··· Given entries ···
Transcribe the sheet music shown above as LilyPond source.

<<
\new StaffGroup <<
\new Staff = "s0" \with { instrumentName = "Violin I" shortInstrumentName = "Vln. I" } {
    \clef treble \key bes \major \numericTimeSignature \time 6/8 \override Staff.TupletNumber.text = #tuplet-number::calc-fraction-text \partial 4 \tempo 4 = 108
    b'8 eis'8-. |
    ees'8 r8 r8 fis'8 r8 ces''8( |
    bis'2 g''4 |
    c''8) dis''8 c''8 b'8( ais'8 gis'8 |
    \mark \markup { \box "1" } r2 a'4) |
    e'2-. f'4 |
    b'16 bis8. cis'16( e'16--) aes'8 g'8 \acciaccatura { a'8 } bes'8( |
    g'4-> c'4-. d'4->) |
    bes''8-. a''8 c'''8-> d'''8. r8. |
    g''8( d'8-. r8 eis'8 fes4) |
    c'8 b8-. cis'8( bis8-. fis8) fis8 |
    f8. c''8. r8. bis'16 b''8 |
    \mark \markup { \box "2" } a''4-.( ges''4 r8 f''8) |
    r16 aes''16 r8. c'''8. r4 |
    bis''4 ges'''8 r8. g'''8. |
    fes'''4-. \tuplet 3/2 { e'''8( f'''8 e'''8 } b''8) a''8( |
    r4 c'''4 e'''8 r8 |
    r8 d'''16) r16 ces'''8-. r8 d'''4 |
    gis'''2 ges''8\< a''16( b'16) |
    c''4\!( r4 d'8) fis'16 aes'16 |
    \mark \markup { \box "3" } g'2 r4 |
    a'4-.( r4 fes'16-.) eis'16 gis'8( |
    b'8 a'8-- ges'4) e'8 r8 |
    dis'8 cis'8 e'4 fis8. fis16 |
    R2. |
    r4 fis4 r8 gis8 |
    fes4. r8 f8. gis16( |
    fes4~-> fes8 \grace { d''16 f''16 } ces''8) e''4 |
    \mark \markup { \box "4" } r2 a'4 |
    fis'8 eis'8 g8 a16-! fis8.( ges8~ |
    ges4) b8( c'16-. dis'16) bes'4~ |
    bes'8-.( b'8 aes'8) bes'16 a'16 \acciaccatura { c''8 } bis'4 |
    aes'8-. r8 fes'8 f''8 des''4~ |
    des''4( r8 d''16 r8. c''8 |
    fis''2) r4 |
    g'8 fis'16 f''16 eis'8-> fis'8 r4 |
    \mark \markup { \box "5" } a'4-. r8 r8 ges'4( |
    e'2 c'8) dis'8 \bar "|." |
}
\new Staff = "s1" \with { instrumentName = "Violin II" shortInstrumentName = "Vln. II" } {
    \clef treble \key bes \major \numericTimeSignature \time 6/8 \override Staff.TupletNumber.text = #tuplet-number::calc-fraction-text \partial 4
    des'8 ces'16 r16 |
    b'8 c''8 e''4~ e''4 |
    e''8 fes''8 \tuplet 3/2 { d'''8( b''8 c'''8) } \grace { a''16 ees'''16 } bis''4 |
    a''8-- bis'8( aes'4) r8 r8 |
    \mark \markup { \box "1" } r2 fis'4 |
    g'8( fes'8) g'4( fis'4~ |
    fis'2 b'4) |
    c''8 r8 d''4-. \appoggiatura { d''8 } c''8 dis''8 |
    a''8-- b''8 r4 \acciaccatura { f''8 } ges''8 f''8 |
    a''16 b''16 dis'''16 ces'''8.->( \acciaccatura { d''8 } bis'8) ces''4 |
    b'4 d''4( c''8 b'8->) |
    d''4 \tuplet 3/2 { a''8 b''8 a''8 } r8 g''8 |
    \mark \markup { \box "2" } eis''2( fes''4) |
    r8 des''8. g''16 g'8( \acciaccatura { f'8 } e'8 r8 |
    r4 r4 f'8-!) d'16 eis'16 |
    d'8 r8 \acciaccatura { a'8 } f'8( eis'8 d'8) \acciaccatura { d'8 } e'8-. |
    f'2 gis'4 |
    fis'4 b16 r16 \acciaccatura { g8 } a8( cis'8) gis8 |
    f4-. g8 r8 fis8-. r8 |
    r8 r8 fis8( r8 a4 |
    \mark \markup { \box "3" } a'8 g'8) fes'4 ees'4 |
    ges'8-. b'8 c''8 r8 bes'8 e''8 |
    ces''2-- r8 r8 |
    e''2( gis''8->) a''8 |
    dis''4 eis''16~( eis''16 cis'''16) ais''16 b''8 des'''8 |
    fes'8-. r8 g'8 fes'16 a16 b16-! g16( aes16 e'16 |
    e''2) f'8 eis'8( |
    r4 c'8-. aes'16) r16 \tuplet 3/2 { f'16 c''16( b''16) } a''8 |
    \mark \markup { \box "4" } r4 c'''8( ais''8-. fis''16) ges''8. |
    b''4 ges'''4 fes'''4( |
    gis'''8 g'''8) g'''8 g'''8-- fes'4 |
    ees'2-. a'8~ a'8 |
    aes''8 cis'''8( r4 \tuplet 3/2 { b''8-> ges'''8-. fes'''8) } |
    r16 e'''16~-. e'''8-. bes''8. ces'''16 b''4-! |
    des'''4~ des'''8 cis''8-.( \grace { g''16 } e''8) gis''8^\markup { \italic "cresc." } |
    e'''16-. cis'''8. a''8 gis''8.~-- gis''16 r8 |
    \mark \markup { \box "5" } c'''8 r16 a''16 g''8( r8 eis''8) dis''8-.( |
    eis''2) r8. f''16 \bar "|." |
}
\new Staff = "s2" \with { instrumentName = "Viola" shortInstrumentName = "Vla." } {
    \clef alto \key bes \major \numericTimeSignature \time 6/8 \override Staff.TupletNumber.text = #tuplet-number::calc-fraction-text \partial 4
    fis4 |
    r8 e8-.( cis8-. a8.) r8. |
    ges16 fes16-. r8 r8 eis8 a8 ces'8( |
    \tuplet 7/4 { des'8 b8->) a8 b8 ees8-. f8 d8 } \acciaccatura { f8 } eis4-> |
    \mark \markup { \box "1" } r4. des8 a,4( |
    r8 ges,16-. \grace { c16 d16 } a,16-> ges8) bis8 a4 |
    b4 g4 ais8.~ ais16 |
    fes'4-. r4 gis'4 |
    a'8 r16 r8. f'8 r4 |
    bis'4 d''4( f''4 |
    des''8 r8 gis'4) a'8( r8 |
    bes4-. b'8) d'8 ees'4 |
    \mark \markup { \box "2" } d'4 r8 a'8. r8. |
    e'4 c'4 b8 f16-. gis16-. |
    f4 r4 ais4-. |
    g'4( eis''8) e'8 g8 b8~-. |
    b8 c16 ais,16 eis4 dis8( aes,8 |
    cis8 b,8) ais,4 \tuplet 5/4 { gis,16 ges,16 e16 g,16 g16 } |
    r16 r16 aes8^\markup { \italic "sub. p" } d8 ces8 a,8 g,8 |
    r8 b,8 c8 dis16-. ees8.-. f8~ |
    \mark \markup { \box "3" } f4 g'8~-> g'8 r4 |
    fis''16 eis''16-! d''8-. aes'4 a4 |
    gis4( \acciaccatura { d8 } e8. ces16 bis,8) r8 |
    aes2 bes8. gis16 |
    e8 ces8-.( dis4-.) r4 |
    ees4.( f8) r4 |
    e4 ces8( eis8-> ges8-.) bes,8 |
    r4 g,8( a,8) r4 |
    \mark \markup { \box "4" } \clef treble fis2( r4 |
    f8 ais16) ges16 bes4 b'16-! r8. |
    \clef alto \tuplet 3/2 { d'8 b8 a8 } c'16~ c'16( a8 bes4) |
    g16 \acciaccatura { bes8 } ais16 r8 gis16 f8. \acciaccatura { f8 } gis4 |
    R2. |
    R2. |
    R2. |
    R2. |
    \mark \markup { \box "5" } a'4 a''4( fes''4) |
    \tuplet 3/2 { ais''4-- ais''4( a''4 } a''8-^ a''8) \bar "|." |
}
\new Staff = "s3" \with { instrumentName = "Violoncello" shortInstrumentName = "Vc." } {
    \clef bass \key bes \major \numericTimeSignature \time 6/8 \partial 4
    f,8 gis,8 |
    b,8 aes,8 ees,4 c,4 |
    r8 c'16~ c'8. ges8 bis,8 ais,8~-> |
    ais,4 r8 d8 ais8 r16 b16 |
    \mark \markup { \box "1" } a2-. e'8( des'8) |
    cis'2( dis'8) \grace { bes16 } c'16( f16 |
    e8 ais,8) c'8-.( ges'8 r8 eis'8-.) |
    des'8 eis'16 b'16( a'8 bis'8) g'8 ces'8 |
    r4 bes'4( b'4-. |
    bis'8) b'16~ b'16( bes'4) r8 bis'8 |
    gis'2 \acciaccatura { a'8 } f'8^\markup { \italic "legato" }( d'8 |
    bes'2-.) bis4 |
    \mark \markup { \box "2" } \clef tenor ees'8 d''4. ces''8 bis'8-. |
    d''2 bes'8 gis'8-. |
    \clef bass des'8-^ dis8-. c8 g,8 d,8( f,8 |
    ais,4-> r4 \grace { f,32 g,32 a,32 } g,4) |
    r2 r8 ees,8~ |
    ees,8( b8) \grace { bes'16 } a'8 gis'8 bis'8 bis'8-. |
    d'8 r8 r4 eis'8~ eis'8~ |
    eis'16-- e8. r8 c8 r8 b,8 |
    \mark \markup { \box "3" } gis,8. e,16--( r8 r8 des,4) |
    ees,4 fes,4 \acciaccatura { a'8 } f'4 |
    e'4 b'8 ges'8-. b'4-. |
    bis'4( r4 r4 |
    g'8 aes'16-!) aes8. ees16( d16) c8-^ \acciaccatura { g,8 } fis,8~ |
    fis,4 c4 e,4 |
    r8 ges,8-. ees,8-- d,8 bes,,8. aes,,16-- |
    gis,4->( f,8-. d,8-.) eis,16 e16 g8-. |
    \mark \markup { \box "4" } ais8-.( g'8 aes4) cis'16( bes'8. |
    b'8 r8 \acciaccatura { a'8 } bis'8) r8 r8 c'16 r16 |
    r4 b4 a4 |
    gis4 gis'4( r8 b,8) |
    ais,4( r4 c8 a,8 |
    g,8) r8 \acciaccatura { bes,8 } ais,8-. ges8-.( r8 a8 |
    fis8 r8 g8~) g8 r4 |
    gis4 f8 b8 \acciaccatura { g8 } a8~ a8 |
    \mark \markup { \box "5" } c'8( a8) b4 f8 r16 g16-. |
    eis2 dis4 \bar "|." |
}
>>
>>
···
Problem
Collect every line of the data above that contains the string "time".

Output for this exercise
    \clef treble \key bes \major \numericTimeSignature \time 6/8 \override Staff.TupletNumber.text = #tuplet-number::calc-fraction-text \partial 4 \tempo 4 = 108
    \clef treble \key bes \major \numericTimeSignature \time 6/8 \override Staff.TupletNumber.text = #tuplet-number::calc-fraction-text \partial 4
    \clef alto \key bes \major \numericTimeSignature \time 6/8 \override Staff.TupletNumber.text = #tuplet-number::calc-fraction-text \partial 4
    \clef bass \key bes \major \numericTimeSignature \time 6/8 \partial 4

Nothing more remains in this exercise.